[[ DATA FOR THIS EXERCISE open ]]

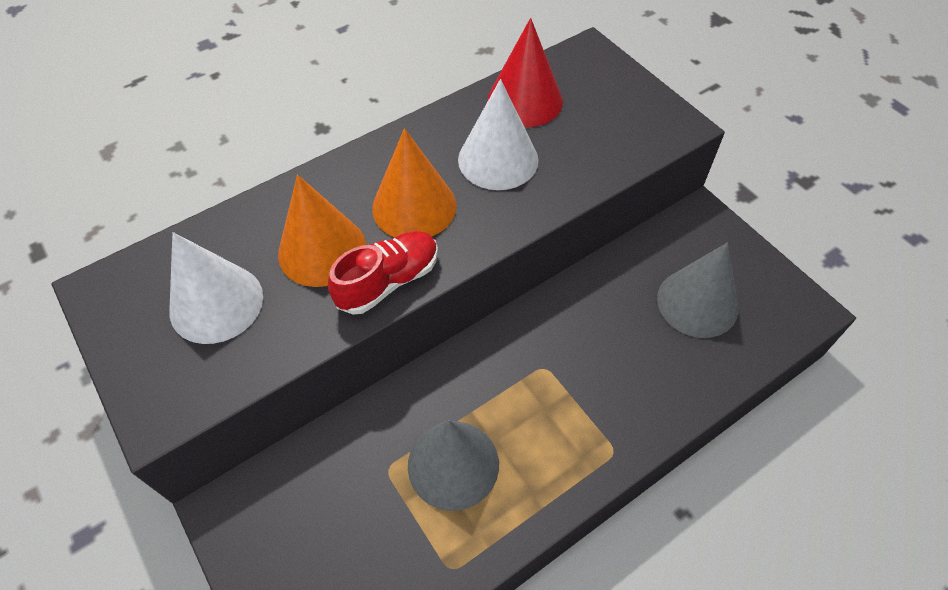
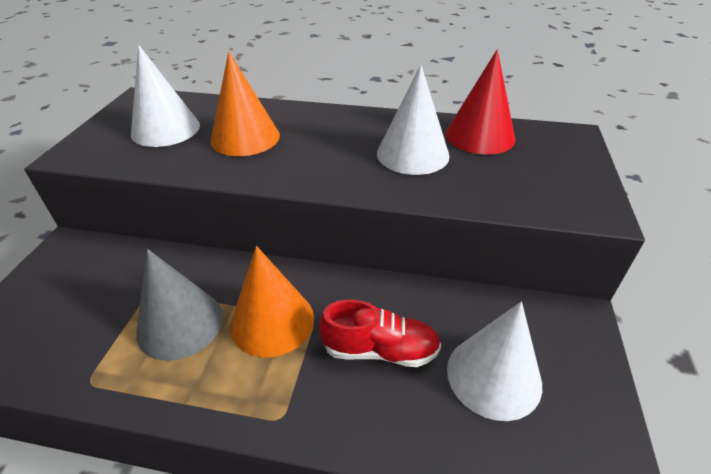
camera: 45 degrees right, 15 degrees down
(388, 281) = (251, 171): red shoe -> red shoe (380, 350)
(414, 206) = (324, 147): orange cone -> orange cone (272, 321)
(697, 303) = (493, 376): grey cone -> white cone

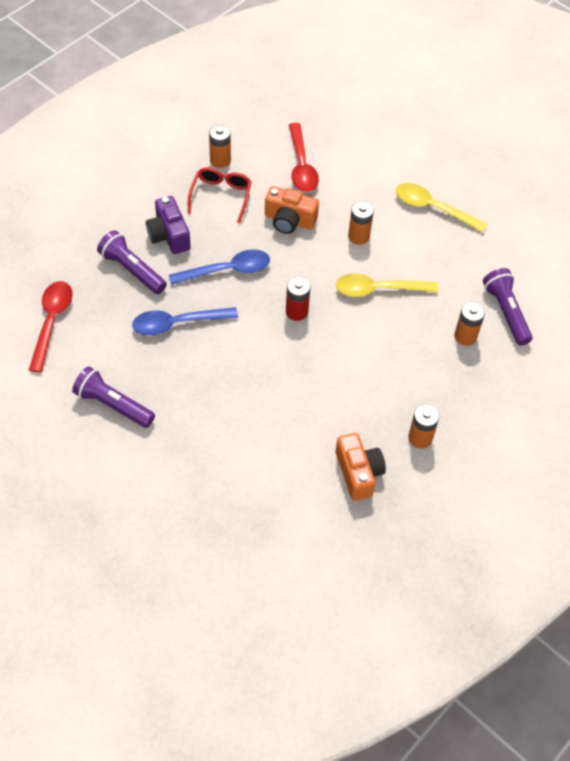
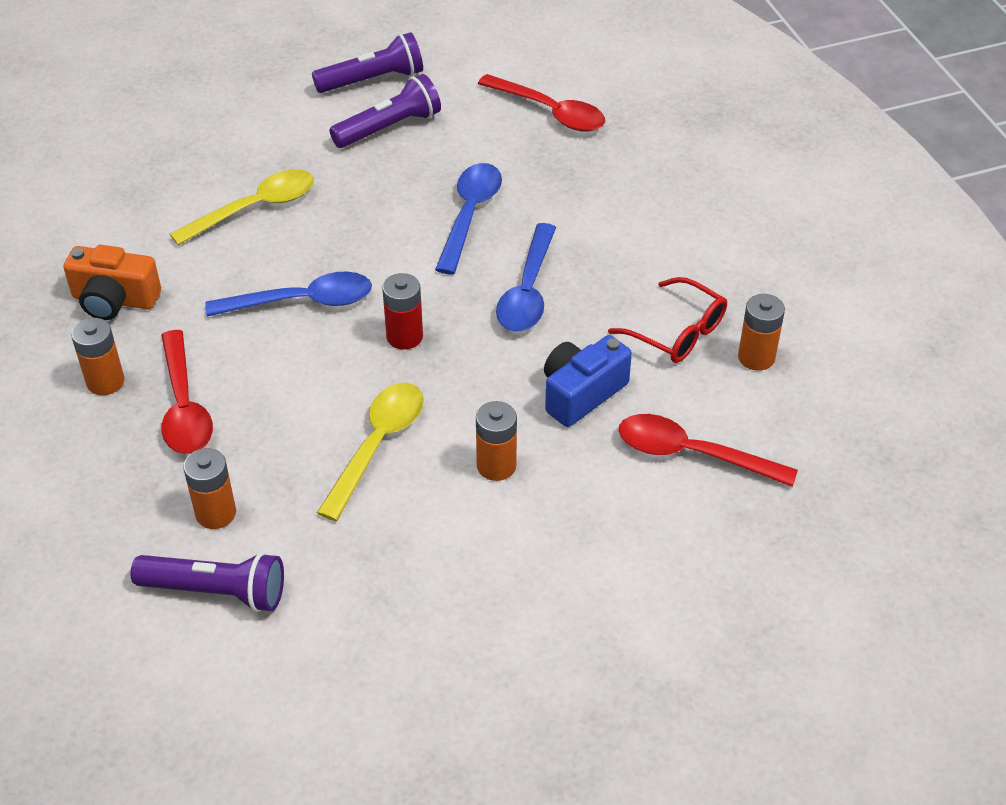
camera: 120 degrees right, 10 degrees down
(132, 270) = (589, 200): purple flashlight -> purple flashlight (372, 80)
(169, 235) = (631, 253): purple camera -> none
(289, 220) = (581, 393): orange camera -> blue camera
(300, 373) = (302, 301): none -> blue spoon
(411, 389) = (184, 406): none -> red spoon
(433, 208) = (493, 597): yellow spoon -> yellow spoon (254, 208)

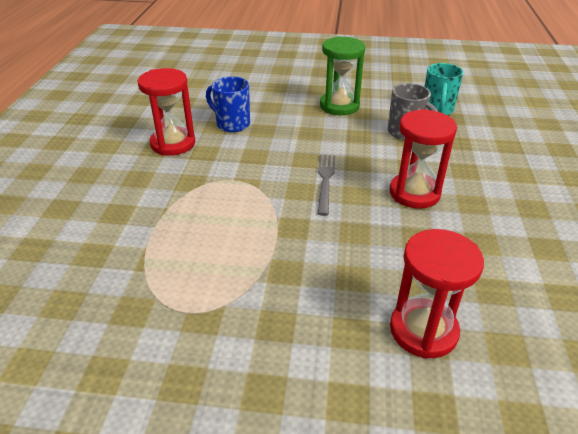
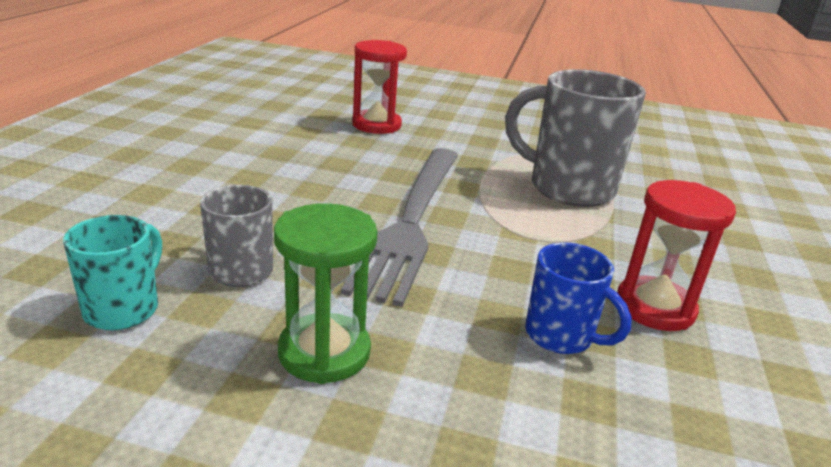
camera: 175 degrees left, 10 degrees down
(190, 244) = (568, 188): none -> grey mug
(325, 181) = (412, 220): grey fork -> grey fork, size x2.32
(414, 193) = (307, 193): red hourglass -> none

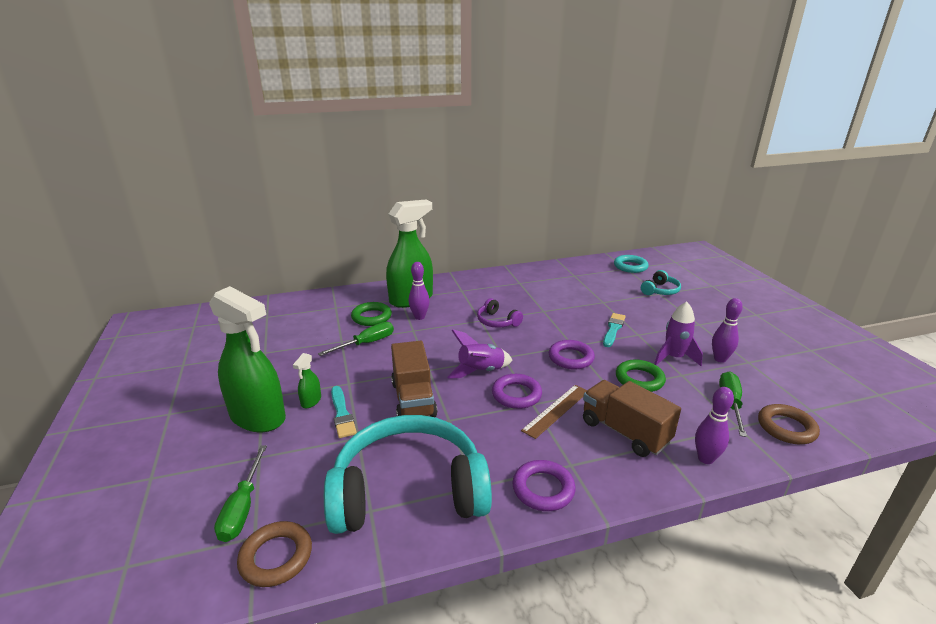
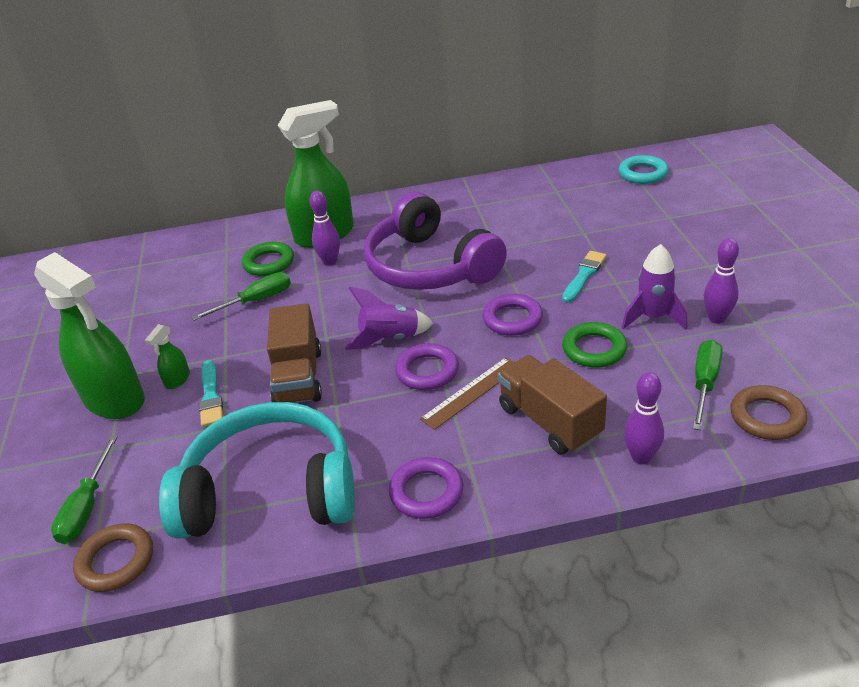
camera: 10 degrees right, 10 degrees up
(497, 321) = (430, 266): purple headphones -> purple headphones, size x2.32
(660, 290) = (672, 212): turquoise headphones -> none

[[ DATA FOR THIS EXERCISE closed ]]

• [EXERCISE]:
The expected output is every record above, copied exactly, without pictures.

• [RESULT FOR THIS TASK]:
camera: 45 degrees right, 15 degrees down
(388, 281) = (251, 171): red shoe -> red shoe (380, 350)
(414, 206) = (324, 147): orange cone -> orange cone (272, 321)
(697, 303) = (493, 376): grey cone -> white cone

camera: 120 degrees right, 10 degrees down
(132, 270) = (589, 200): purple flashlight -> purple flashlight (372, 80)
(169, 235) = (631, 253): purple camera -> none
(289, 220) = (581, 393): orange camera -> blue camera
(300, 373) = (302, 301): none -> blue spoon
(411, 389) = (184, 406): none -> red spoon
(433, 208) = (493, 597): yellow spoon -> yellow spoon (254, 208)

camera: 175 degrees left, 10 degrees down
(190, 244) = (568, 188): none -> grey mug
(325, 181) = (412, 220): grey fork -> grey fork, size x2.32
(414, 193) = (307, 193): red hourglass -> none

camera: 10 degrees right, 10 degrees up
(497, 321) = (430, 266): purple headphones -> purple headphones, size x2.32
(660, 290) = (672, 212): turquoise headphones -> none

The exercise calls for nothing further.